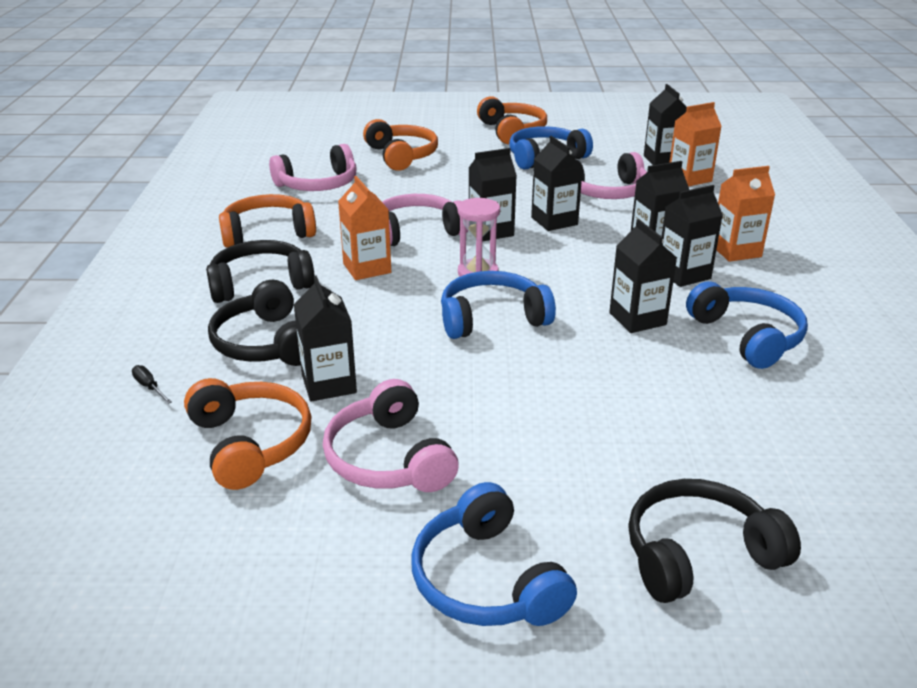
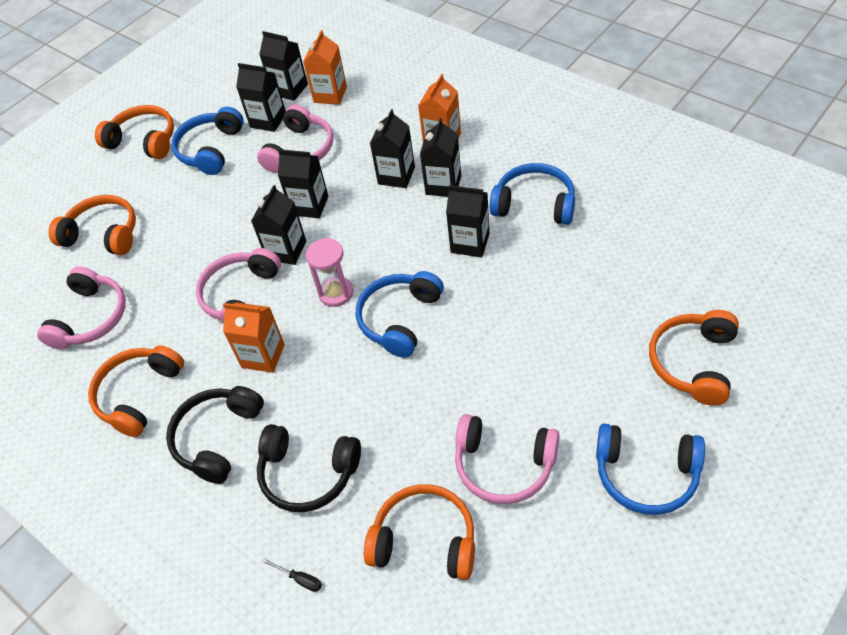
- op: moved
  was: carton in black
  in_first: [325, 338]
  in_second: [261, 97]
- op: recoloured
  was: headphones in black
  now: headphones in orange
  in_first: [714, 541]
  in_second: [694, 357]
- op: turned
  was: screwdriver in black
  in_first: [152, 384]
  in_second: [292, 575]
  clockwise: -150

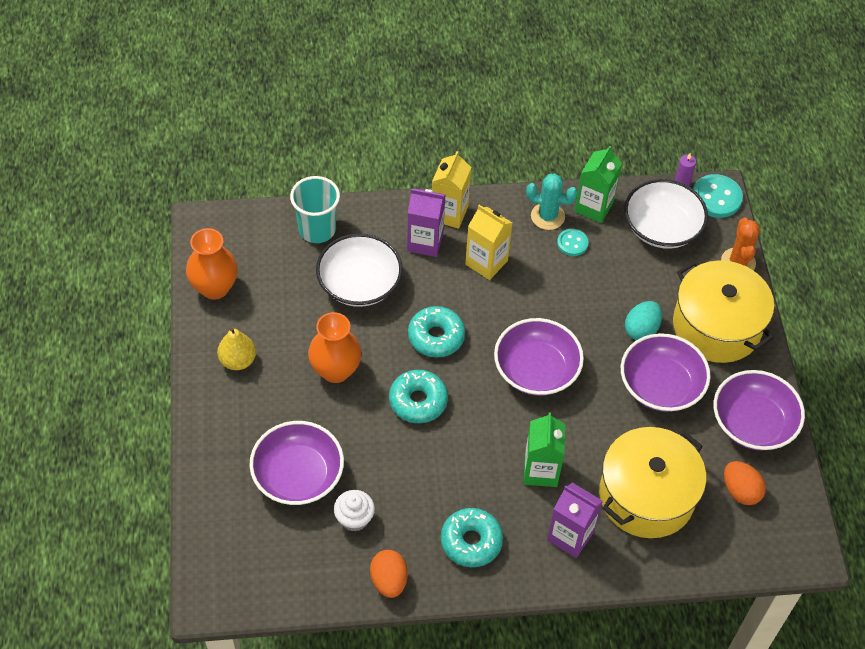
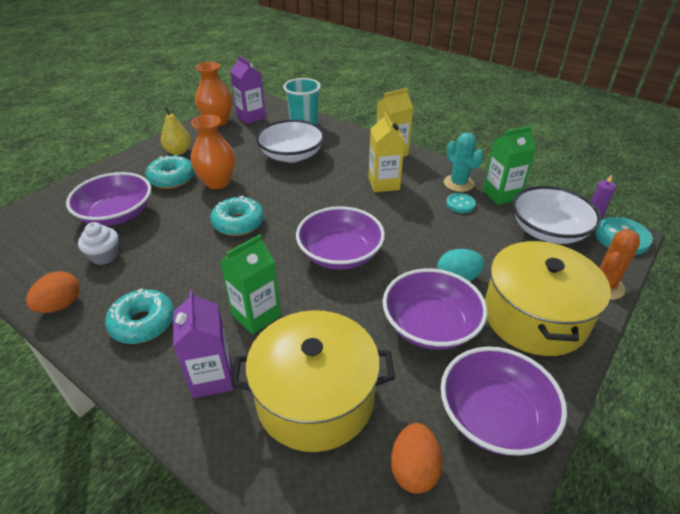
- op: moved
  was: carton in purple
  in_first: [426, 223]
  in_second: [248, 89]
- op: moved
  was: donut in turquoise
  in_first: [436, 332]
  in_second: [170, 172]

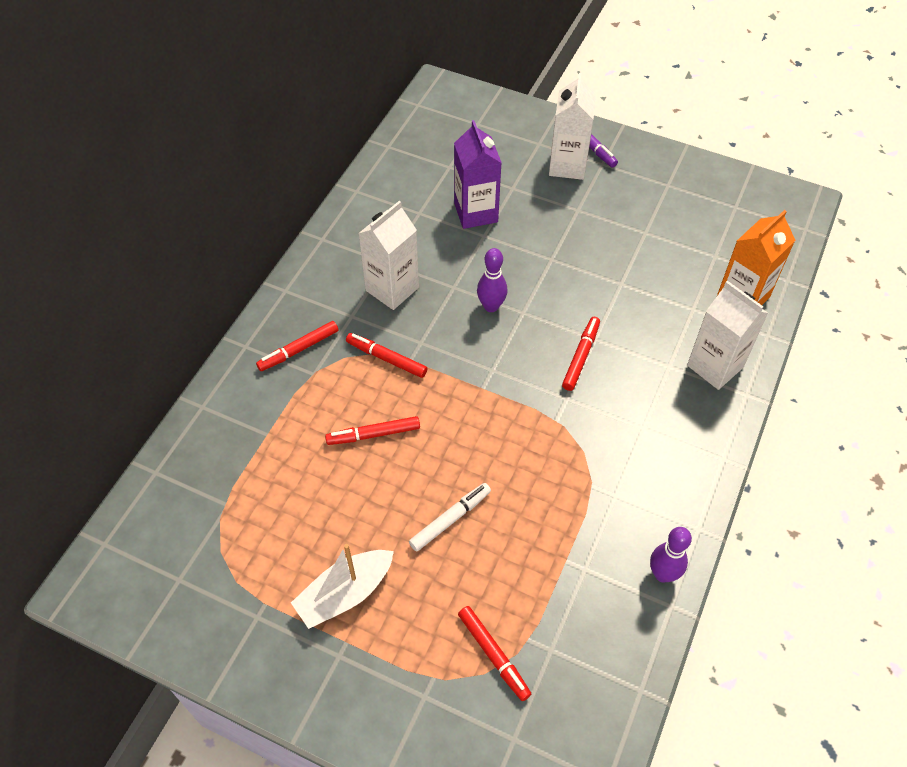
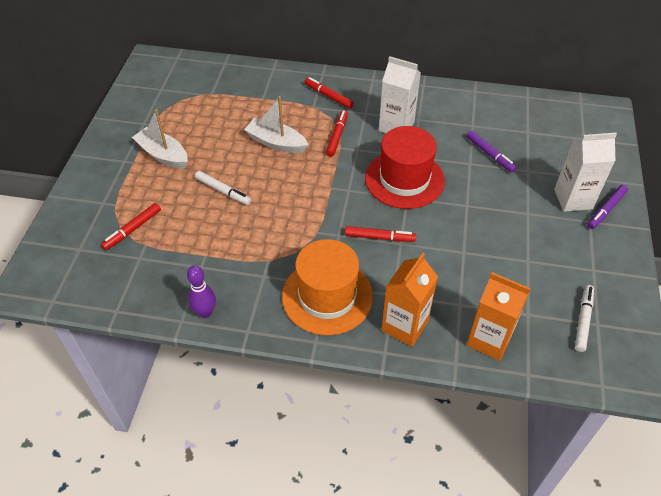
- op: added
  now: hat in orange
  in_second: [327, 287]
- op: added
  now: marker in white
  in_second: [584, 318]
- op: replaced
  was: marker in red
  now: boat in white
  in_first: [372, 430]
  in_second: [276, 124]
- op: replaced
  was: carton in purple
  now: marker in purple
  in_first: [478, 174]
  in_second: [491, 151]
- op: replaced
  was: bowling pin in purple
  now: hat in red
  in_first: [492, 280]
  in_second: [405, 167]
- op: recoloured
  was: carton in white
  now: carton in orange
  in_first: [727, 335]
  in_second: [409, 300]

### To do
Across the whole listing above, find every line with the string "carton" and copy it.

### Completed task
  was: carton in black
  was: carton in purple
  was: carton in purple
  was: carton in white
  now: carton in orange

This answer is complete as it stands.